## WHAT YOU WILL DO
Each entry below is to be duplicated verbatim.

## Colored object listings
========================================

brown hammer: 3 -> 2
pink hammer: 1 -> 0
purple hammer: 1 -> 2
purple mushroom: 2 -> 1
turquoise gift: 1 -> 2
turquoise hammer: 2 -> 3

========================================

## SOLUTION TO THIS EXERCISE
brown hammer: 3 -> 2
pink hammer: 1 -> 0
purple hammer: 1 -> 2
purple mushroom: 2 -> 1
turquoise gift: 1 -> 2
turquoise hammer: 2 -> 3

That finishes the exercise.